WHAT IS NEEDED —
Output the entries below unchanged, except for the pictures.

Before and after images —
------------------------------

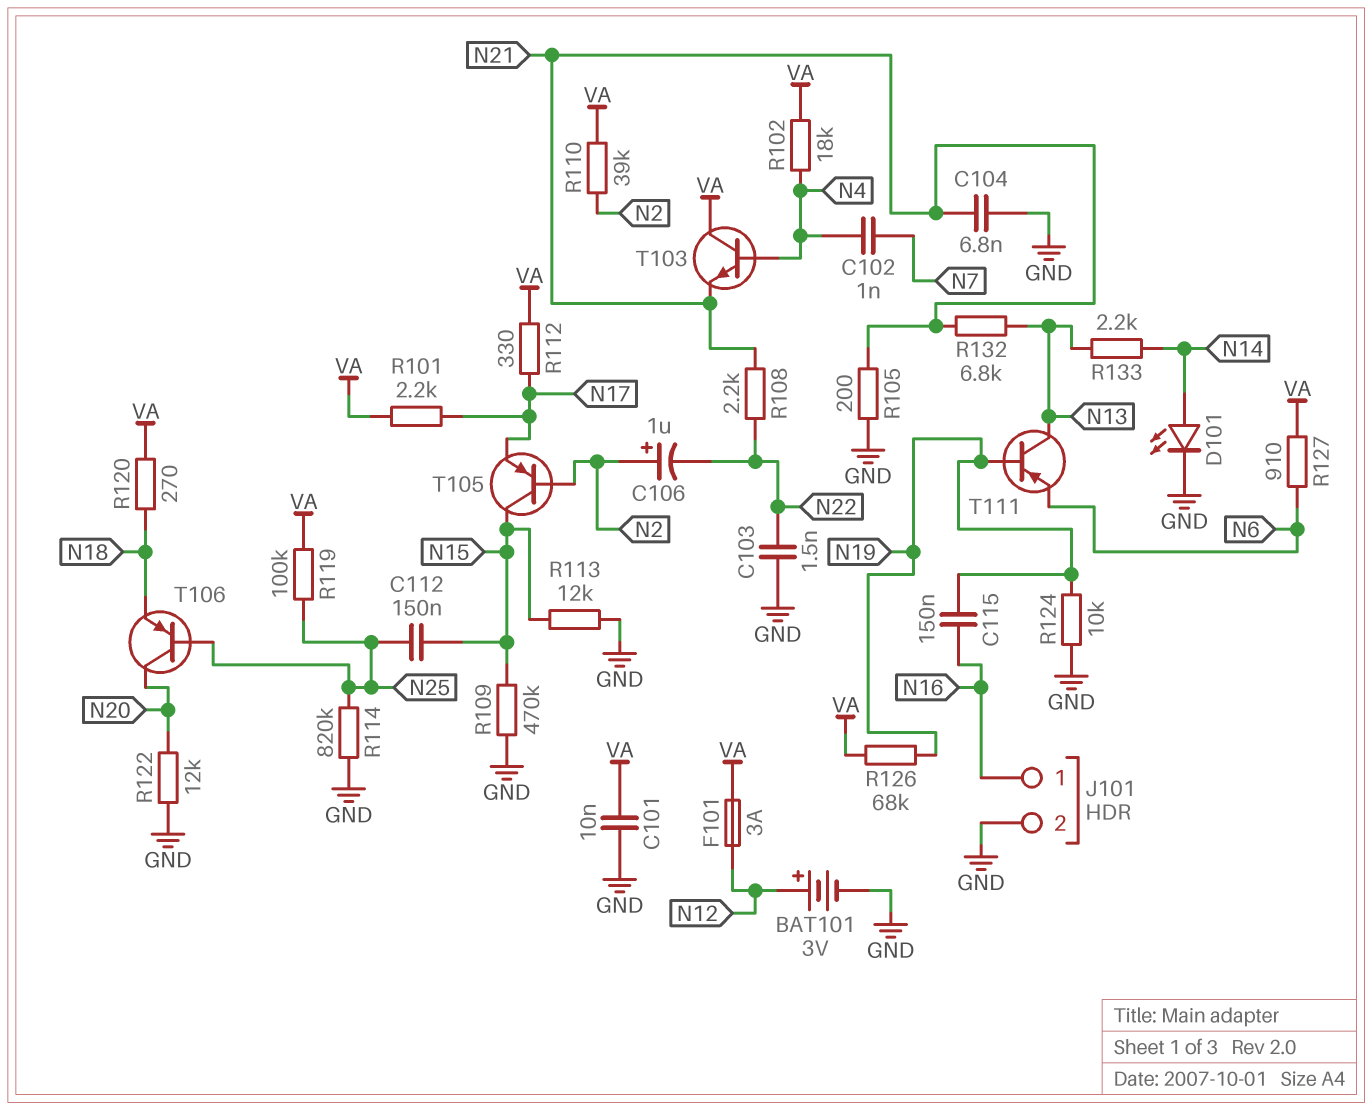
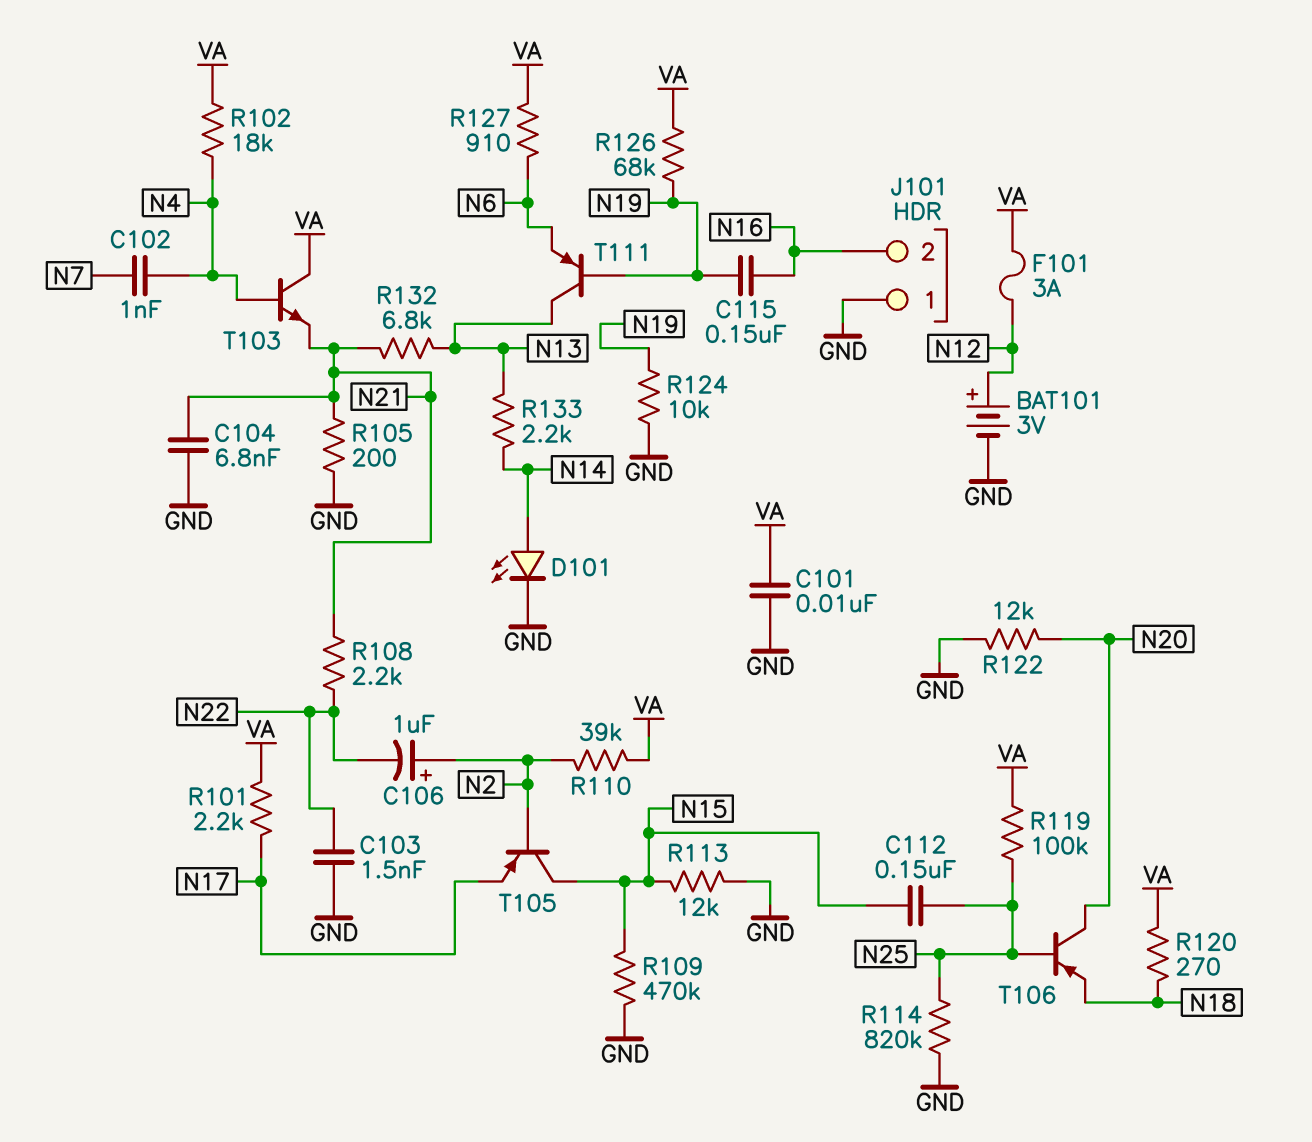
J101 pin 1: N16 -> GND
J101 pin 2: GND -> N16
R112: 330 (N17, VA) -> none

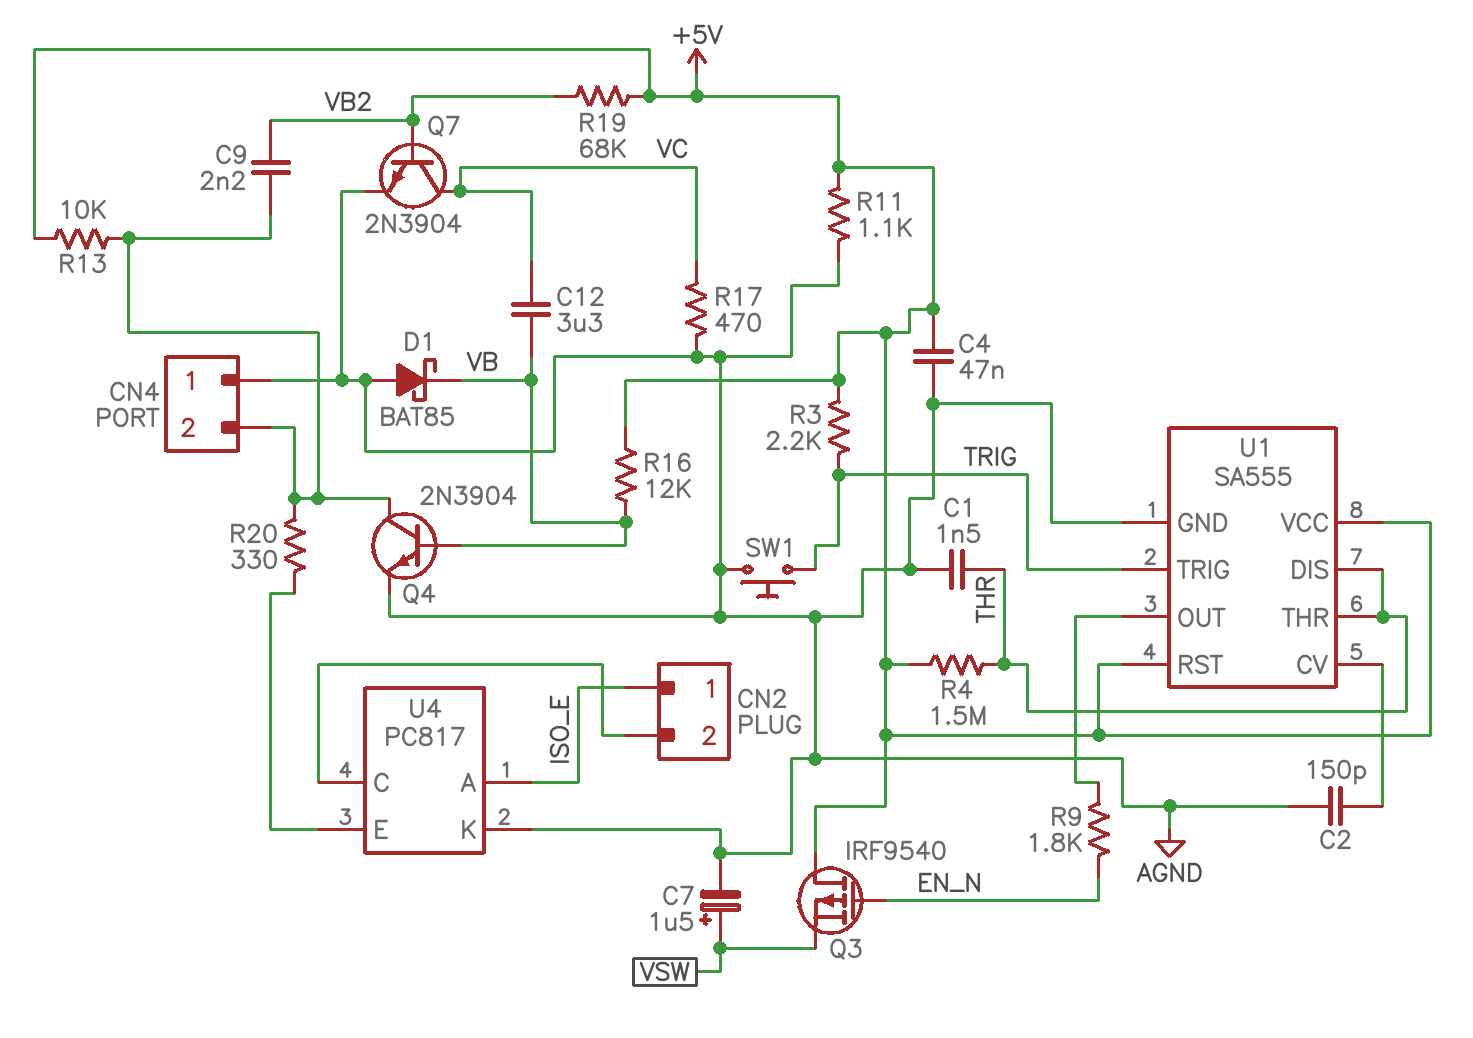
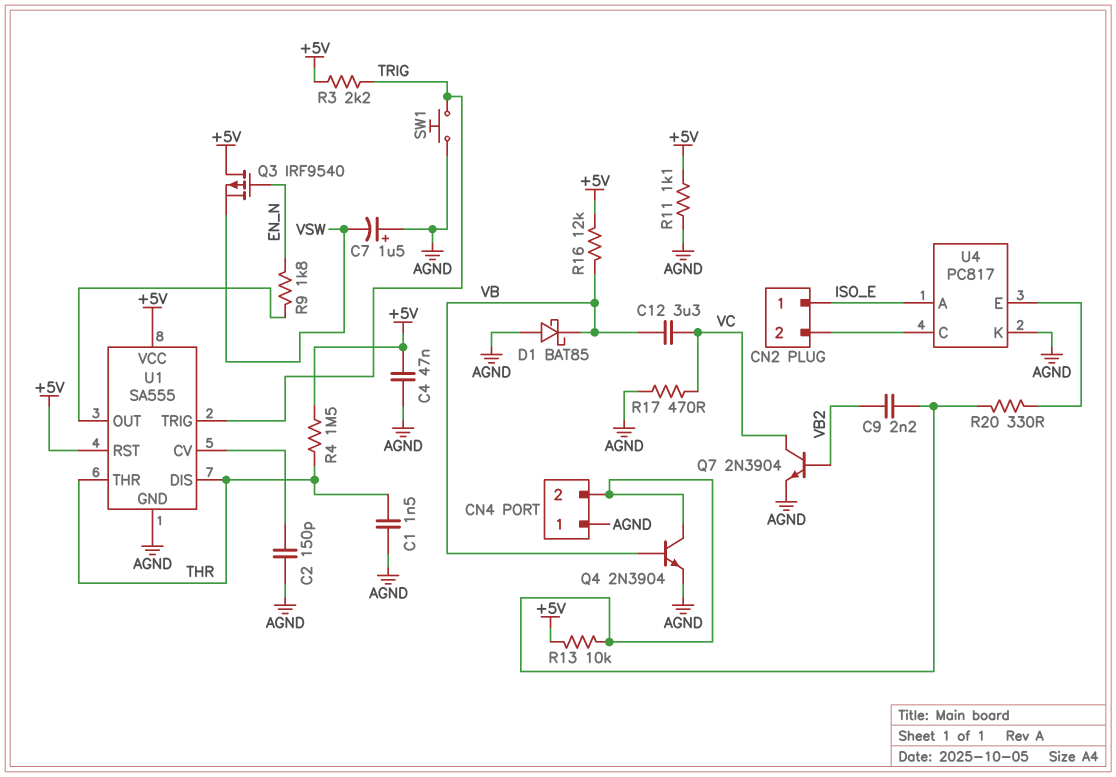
C7: 1.5uF (plus VSW, minus AGND) -> 1.5uF (plus AGND, minus VSW)
R19: 68k (+5V, VB2) -> none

------------------------------

ANSWER —
J101 pin 1: N16 -> GND
J101 pin 2: GND -> N16
R112: 330 (N17, VA) -> none

C7: 1.5uF (plus VSW, minus AGND) -> 1.5uF (plus AGND, minus VSW)
R19: 68k (+5V, VB2) -> none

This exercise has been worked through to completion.